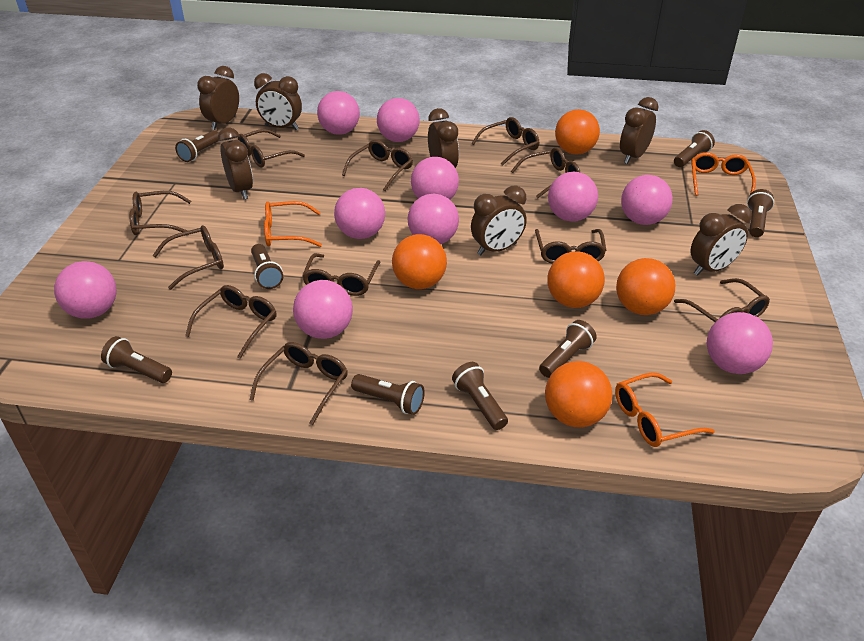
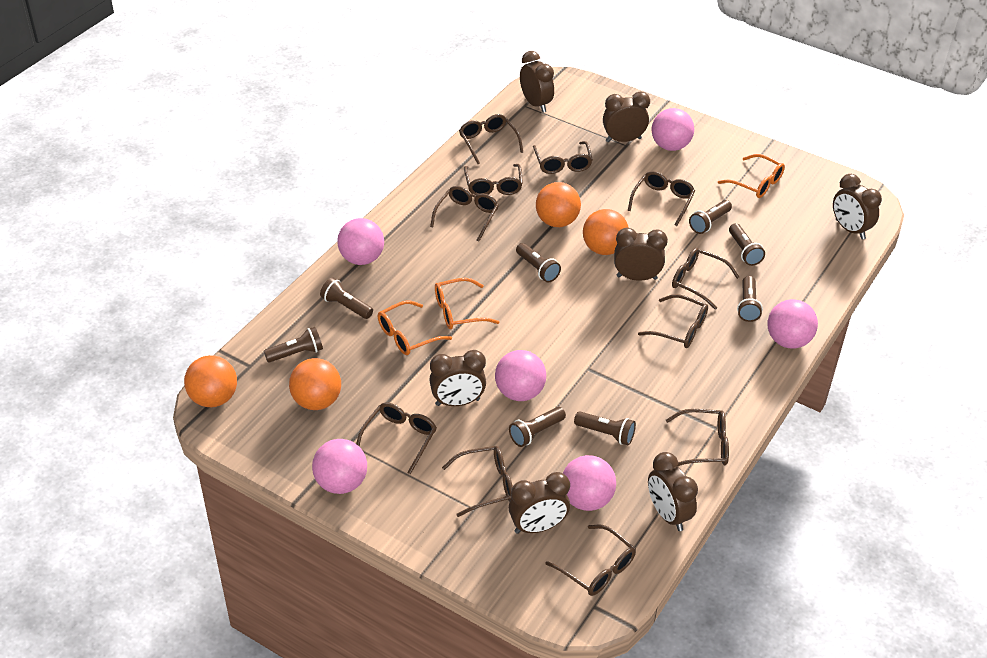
orange ball: 5 -> 4
pink ball: 10 -> 6

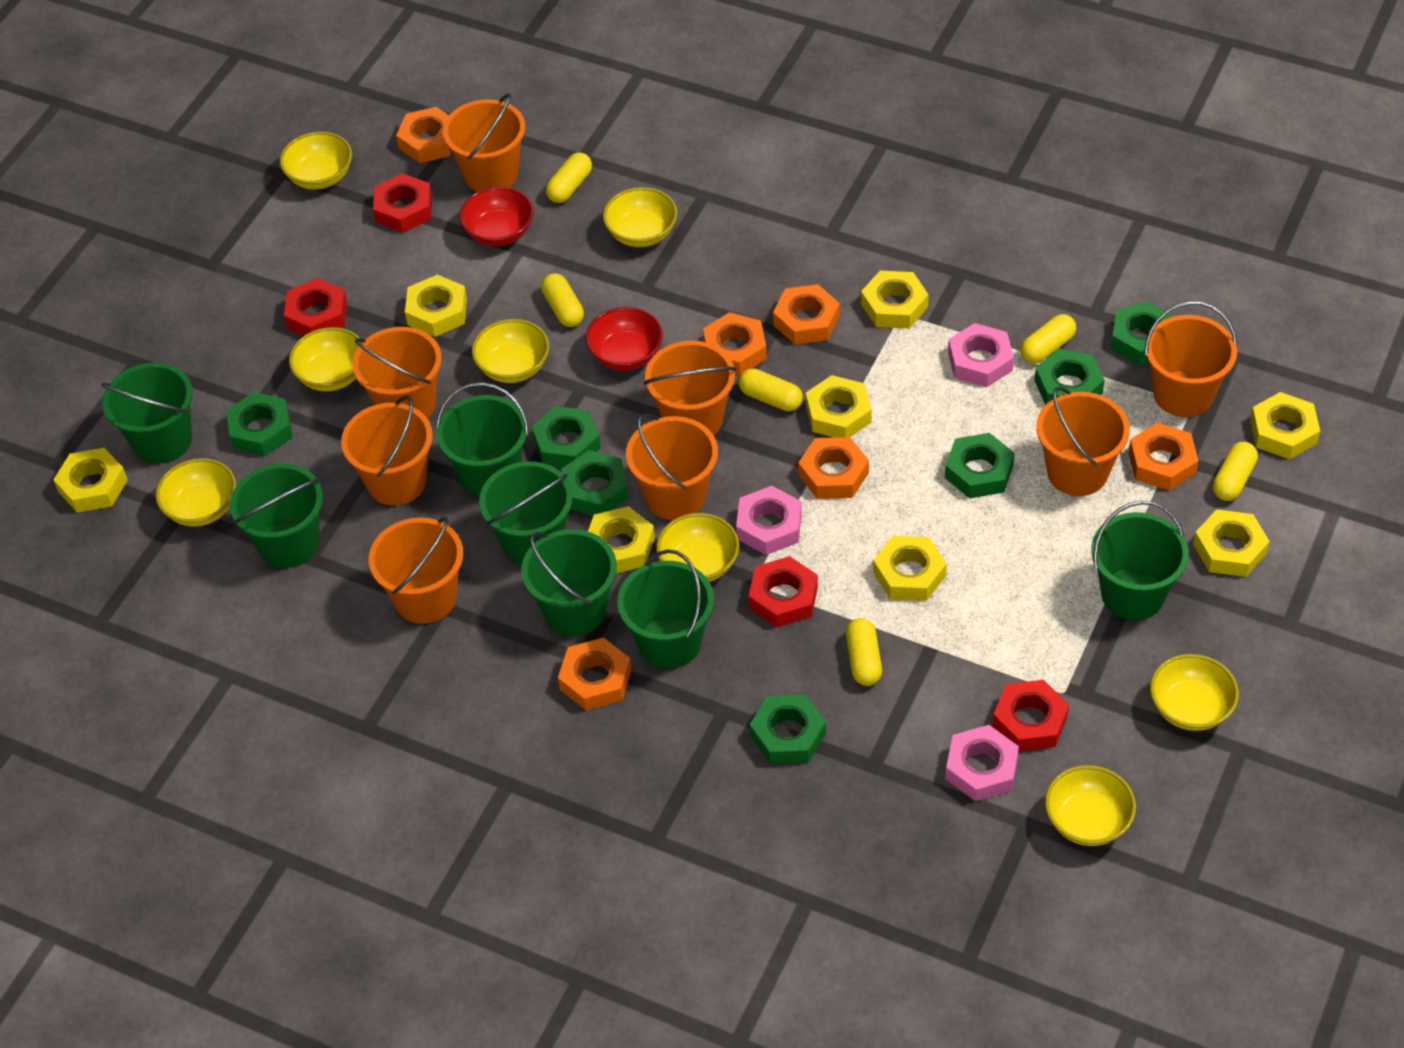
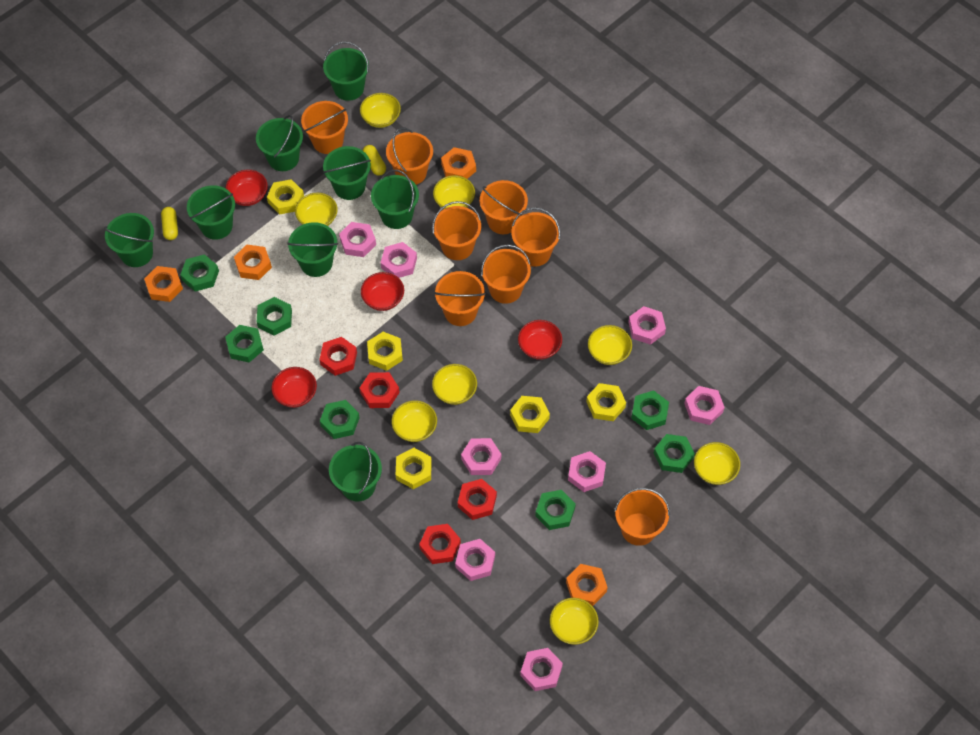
green bucket: 7 -> 8
orange nut: 6 -> 4
pink nut: 3 -> 8
red bowl: 2 -> 4
yellow capsule: 6 -> 2
yellow nut: 8 -> 5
◆ ◆ ◆ ◆
Work item | Print exactly, and print only, the lines from the line with "pink ball: 10 -> 6" through the last line of the entries, both ends included. No pictures belong in the result.

Task answer |
pink ball: 10 -> 6

green bucket: 7 -> 8
orange nut: 6 -> 4
pink nut: 3 -> 8
red bowl: 2 -> 4
yellow capsule: 6 -> 2
yellow nut: 8 -> 5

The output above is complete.